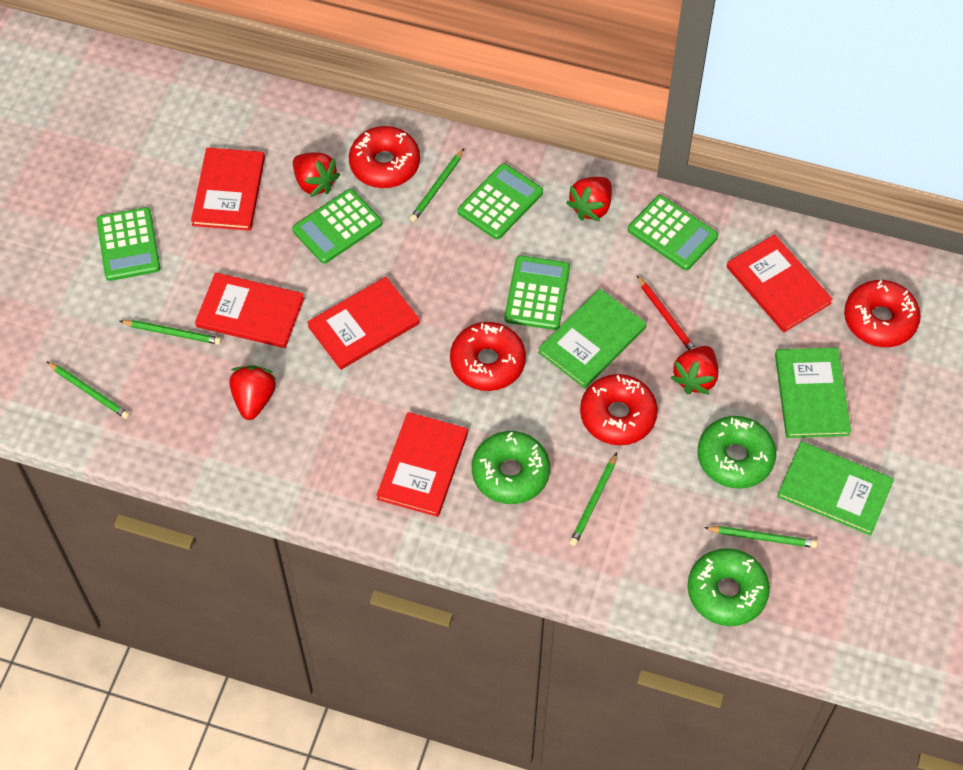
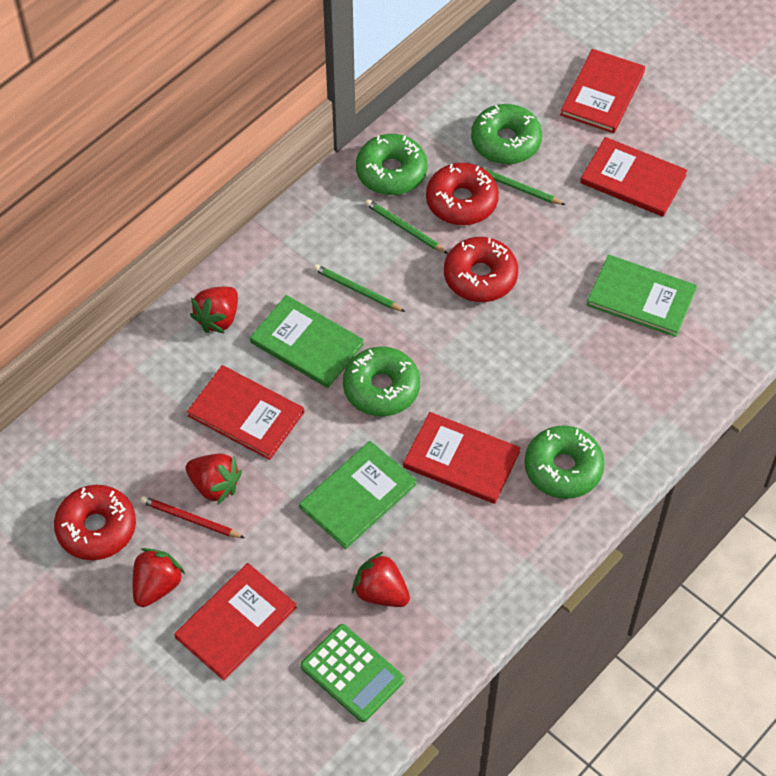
green calculator: 5 -> 1
green donut: 3 -> 4
green pencil: 5 -> 3
red donut: 4 -> 3

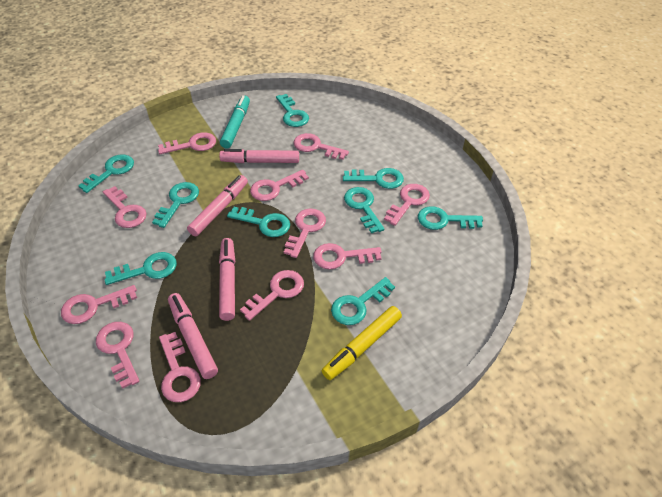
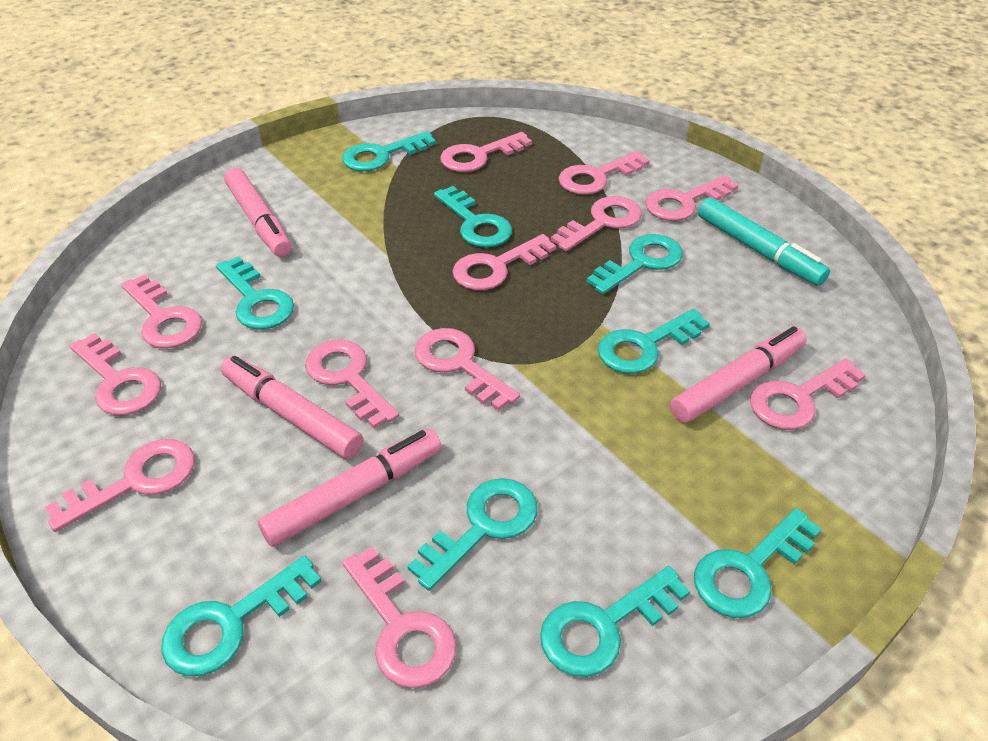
pink key: 11 -> 12
yellow marker: 1 -> 0

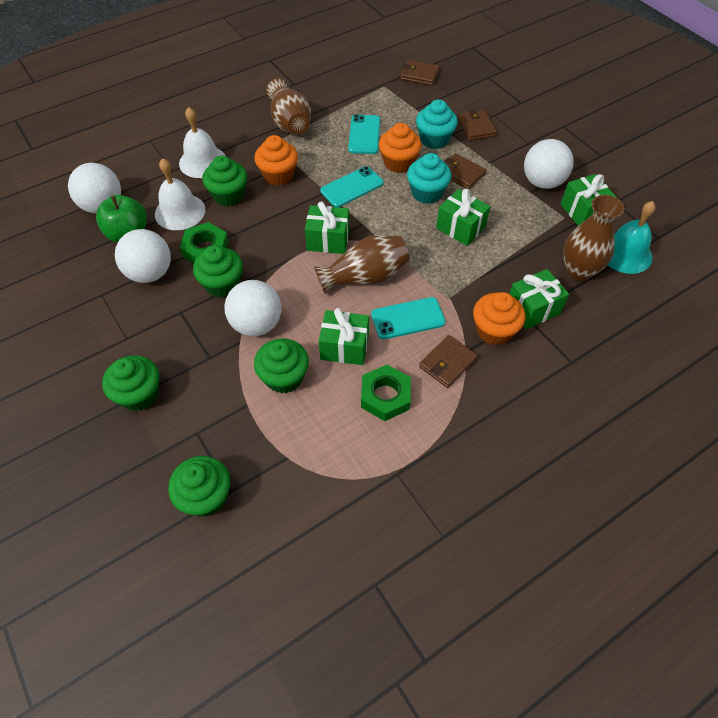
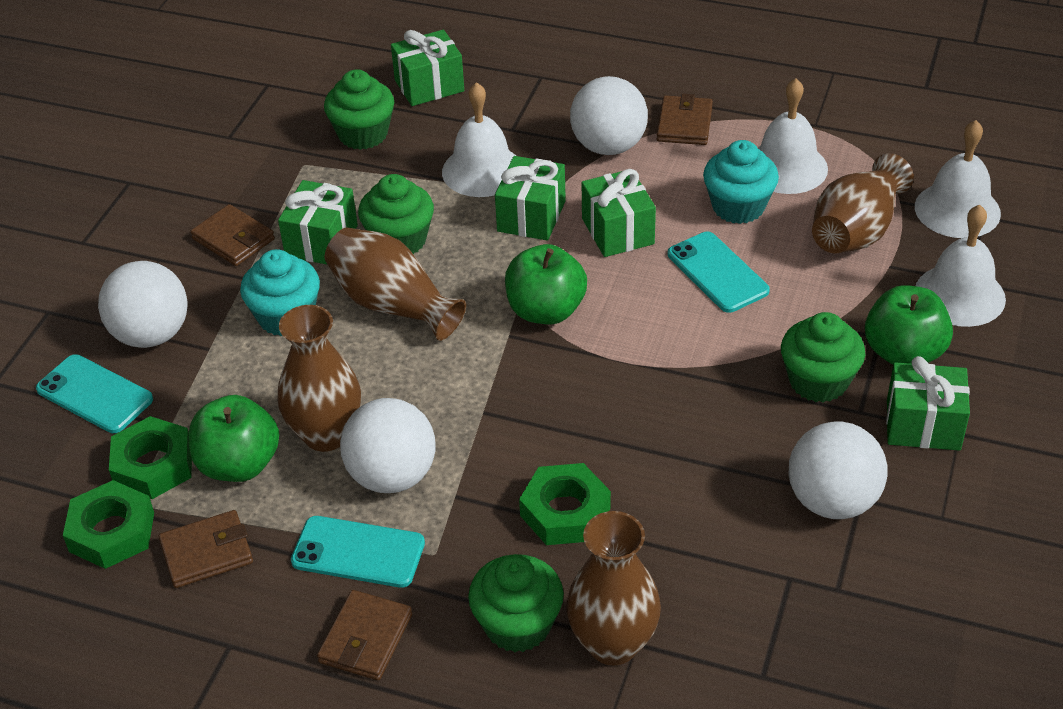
brown vase: 3 -> 4
green apple: 1 -> 3
green cupcake: 5 -> 4
green nut: 2 -> 3
orange cupcake: 3 -> 0
turquoise bell: 1 -> 0
white bell: 2 -> 4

***

Please output exactly the lines from the one containing "green cupcake: 5 -> 4" through the end of the records, both included.

Answer space ::
green cupcake: 5 -> 4
green nut: 2 -> 3
orange cupcake: 3 -> 0
turquoise bell: 1 -> 0
white bell: 2 -> 4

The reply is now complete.